(GIVEN RECORDS):
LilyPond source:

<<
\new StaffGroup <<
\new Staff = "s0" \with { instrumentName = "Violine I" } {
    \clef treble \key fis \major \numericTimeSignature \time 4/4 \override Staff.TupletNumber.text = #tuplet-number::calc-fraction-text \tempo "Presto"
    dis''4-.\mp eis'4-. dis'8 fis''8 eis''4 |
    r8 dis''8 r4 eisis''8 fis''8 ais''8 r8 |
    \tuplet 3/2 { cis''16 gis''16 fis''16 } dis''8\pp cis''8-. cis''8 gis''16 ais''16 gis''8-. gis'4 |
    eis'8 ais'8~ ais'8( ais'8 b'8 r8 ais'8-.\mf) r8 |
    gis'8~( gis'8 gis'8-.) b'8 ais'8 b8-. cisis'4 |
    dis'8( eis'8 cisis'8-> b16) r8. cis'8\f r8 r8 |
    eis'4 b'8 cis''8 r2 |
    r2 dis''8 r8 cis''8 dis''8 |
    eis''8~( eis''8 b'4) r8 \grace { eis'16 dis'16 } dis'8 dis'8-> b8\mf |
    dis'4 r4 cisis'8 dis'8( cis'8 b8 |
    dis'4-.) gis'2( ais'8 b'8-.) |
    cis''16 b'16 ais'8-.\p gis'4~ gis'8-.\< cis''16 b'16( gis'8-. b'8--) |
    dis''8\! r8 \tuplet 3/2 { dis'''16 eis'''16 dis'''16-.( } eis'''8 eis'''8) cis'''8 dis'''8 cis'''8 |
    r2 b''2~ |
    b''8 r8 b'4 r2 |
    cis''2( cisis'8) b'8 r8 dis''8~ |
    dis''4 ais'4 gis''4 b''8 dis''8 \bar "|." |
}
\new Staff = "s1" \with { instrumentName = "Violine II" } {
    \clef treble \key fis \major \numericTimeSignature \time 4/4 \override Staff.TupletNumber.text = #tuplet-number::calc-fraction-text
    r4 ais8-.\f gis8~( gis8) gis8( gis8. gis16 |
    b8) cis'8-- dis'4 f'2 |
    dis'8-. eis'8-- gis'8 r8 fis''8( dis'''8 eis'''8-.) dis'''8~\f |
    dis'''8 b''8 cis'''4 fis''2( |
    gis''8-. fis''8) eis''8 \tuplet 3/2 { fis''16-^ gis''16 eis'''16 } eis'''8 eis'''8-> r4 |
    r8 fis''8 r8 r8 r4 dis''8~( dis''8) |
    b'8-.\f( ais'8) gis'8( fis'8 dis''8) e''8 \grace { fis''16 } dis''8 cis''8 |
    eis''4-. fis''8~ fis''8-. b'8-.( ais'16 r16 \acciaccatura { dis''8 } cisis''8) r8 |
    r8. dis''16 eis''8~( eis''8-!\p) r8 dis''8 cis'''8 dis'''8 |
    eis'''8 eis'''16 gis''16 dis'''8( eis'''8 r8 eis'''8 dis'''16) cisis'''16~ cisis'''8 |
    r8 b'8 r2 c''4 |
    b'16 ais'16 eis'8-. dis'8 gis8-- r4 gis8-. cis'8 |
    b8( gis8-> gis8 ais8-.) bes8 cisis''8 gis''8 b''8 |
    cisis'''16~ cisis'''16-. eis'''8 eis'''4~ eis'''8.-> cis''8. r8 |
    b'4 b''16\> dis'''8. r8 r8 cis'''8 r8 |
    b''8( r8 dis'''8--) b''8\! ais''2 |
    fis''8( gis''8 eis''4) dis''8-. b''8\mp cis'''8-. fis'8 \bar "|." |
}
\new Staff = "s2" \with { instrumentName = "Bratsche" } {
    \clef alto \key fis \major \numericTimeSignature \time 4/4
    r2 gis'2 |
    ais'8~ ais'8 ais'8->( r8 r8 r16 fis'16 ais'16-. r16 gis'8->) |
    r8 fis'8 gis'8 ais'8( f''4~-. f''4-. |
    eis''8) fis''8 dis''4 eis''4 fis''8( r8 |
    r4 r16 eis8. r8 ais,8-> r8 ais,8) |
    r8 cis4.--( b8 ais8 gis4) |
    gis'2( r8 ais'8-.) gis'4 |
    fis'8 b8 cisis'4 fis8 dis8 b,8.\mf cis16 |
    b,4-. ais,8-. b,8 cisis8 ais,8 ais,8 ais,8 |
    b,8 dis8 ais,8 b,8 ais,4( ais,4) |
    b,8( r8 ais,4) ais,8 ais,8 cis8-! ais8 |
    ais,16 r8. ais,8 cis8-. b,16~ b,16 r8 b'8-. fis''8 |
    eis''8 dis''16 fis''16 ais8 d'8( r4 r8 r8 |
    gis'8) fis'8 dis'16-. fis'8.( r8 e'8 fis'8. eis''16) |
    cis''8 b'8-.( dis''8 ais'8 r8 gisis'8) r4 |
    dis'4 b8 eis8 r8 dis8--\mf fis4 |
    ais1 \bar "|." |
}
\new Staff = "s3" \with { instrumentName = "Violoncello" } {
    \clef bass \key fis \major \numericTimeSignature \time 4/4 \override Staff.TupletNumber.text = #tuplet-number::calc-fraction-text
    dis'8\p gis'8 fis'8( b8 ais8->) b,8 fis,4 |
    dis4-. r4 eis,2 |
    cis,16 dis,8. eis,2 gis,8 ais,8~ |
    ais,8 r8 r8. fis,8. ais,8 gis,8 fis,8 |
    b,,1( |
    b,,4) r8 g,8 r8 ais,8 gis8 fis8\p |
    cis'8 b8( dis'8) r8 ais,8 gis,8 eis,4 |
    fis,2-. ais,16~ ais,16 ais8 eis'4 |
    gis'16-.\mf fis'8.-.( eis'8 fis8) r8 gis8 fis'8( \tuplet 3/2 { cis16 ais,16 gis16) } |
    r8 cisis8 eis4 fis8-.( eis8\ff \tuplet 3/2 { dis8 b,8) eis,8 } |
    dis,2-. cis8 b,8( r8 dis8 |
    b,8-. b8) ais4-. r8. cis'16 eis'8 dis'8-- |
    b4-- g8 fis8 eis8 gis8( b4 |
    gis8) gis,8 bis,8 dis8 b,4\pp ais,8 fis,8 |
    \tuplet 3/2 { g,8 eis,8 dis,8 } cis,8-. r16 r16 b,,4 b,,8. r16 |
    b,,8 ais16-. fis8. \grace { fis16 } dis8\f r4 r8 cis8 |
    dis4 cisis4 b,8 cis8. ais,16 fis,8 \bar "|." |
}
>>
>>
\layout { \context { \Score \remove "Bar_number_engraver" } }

(DIRECTION): Pick out each line in the material above that contains the string "calc", treating uppercase and lowercase as different, and copy those lines.

(RESPONSE):
    \clef treble \key fis \major \numericTimeSignature \time 4/4 \override Staff.TupletNumber.text = #tuplet-number::calc-fraction-text \tempo "Presto"
    \clef treble \key fis \major \numericTimeSignature \time 4/4 \override Staff.TupletNumber.text = #tuplet-number::calc-fraction-text
    \clef bass \key fis \major \numericTimeSignature \time 4/4 \override Staff.TupletNumber.text = #tuplet-number::calc-fraction-text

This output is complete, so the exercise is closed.